- _To do_
For the data below, give the number of lines containing "cyan" and nothing more.

- _Supplied data_
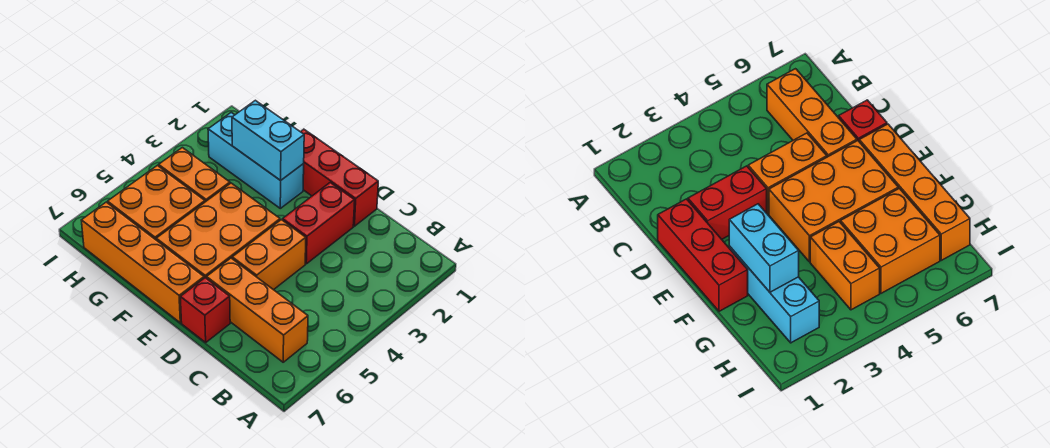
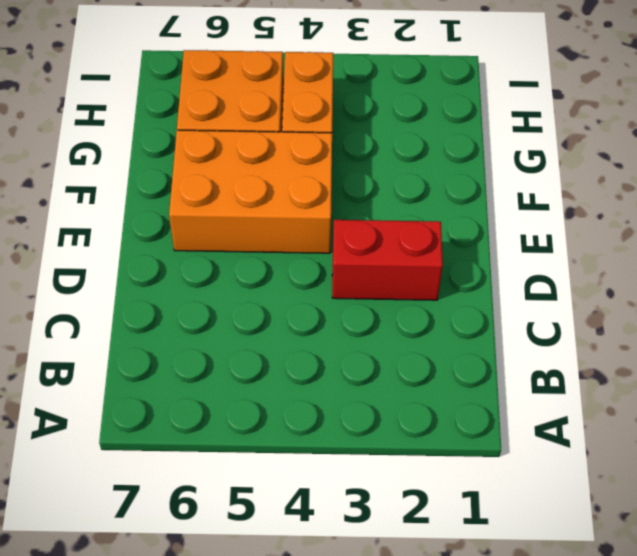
none -> orange 1x3 brick [207,258,308,362]
none -> red 1x3 brick [301,129,378,226]

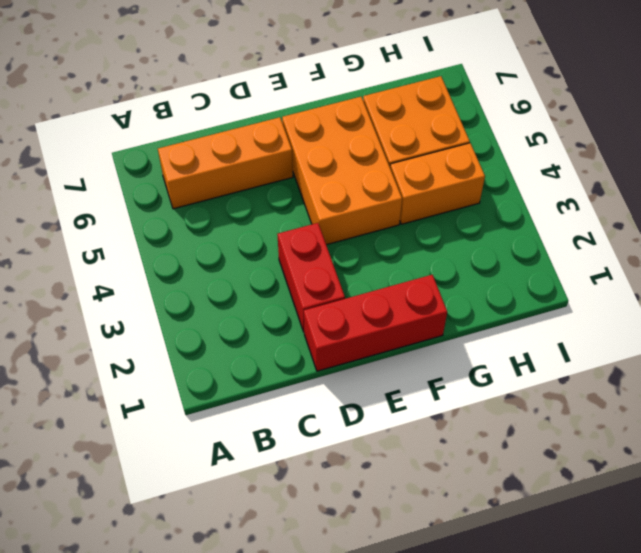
none -> orange 1x2 brick [232,220,306,290]
none -> red 1x1 brick [180,278,230,342]

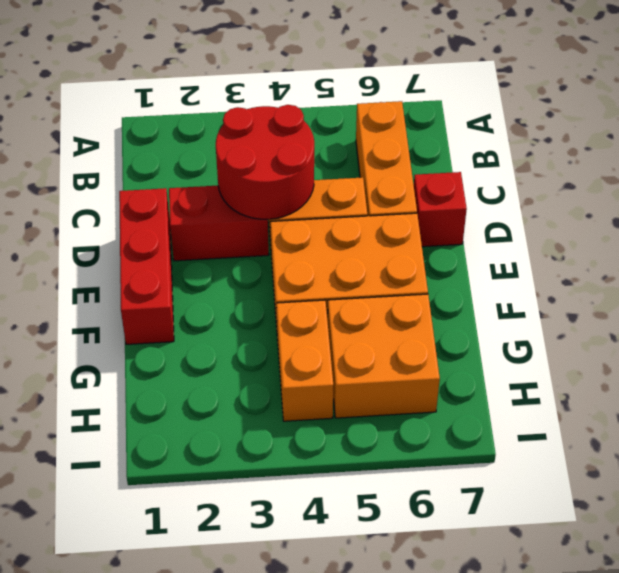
red 2x2 round brick [216,105,314,220] -> none
none -> orange 1x4 brick [81,202,204,323]
none -> cyan 1x3 brick [208,112,304,208]

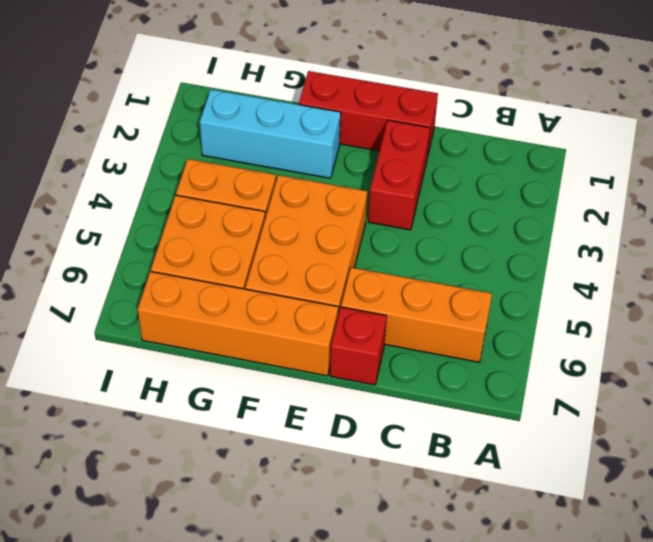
none -> orange 1x2 brick [232,220,306,290]
none -> cyan 1x2 brick [232,100,304,180]

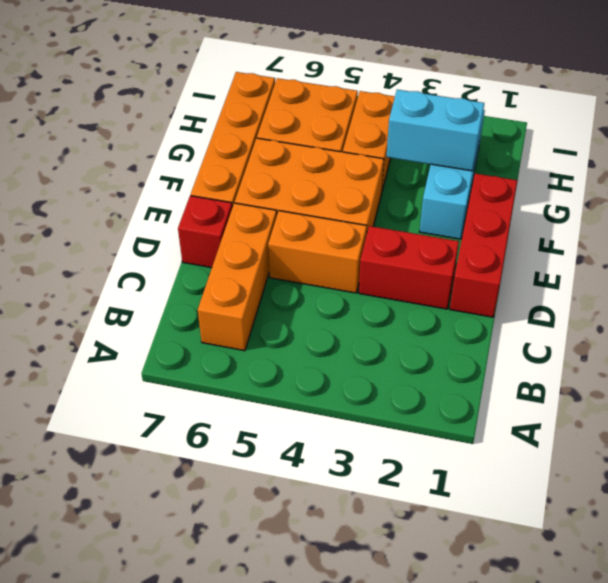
cyan 1x2 brick [387,90,484,171] -> cyan 1x2 brick turned to [232,100,304,180]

- _Task output_
3